**THE TASK:** Output the material exactly, keeping every line intact.

**SUPPLIED INFORMATION:**
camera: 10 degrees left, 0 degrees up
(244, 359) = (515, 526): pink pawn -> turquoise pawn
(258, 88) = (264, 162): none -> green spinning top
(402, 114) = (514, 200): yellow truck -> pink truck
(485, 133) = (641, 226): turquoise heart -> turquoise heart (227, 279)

**YOUR RESPONSE:**
camera: 10 degrees left, 0 degrees up
(244, 359) = (515, 526): pink pawn -> turquoise pawn
(258, 88) = (264, 162): none -> green spinning top
(402, 114) = (514, 200): yellow truck -> pink truck
(485, 133) = (641, 226): turquoise heart -> turquoise heart (227, 279)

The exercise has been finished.